■ **What you have to do**
What lines in the records below mention "semicircle"? List them all.

━━ Source data

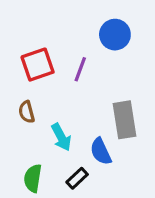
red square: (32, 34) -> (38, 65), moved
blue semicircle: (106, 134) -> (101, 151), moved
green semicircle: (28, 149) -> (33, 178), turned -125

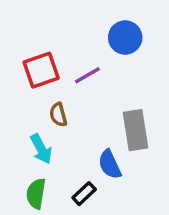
purple line: (80, 69) -> (87, 75), turned 40
brown semicircle: (27, 112) -> (58, 115), moved
cyan arrow: (61, 137) -> (41, 149), moved

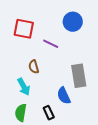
red square: (41, 70) -> (24, 29), moved, turned 30
purple line: (87, 75) -> (51, 44), turned 56
black rectangle: (84, 194) -> (49, 113), turned -72

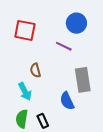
purple line: (51, 44) -> (64, 46), moved
black rectangle: (49, 113) -> (43, 121), moved

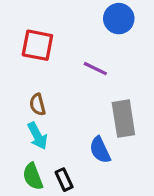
blue circle: (76, 23) -> (119, 19), moved
brown semicircle: (35, 70) -> (37, 105), moved
green semicircle: (22, 119) -> (33, 176), turned -30

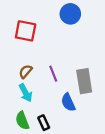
blue circle: (119, 19) -> (70, 14), moved
purple line: (95, 69) -> (53, 74), moved, turned 42
brown semicircle: (37, 105) -> (26, 71), turned 56

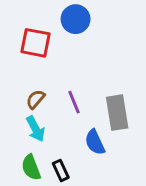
blue circle: (70, 14) -> (76, 19), moved

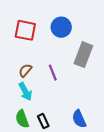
blue circle: (76, 19) -> (61, 27), moved
gray rectangle: (117, 113) -> (83, 55), moved, turned 30
blue semicircle: (95, 142) -> (79, 119), moved

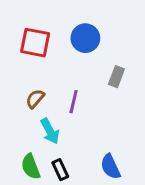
gray rectangle: (83, 55) -> (116, 77), size x0.6
purple line: (53, 73) -> (74, 102), turned 35
cyan arrow: (25, 92) -> (50, 131), moved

━━━━

■ **Exercise answer**
blue semicircle: (106, 134) -> (101, 151), moved
green semicircle: (28, 149) -> (33, 178), turned -125
brown semicircle: (27, 112) -> (58, 115), moved
brown semicircle: (35, 70) -> (37, 105), moved
green semicircle: (22, 119) -> (33, 176), turned -30
brown semicircle: (37, 105) -> (26, 71), turned 56
blue semicircle: (95, 142) -> (79, 119), moved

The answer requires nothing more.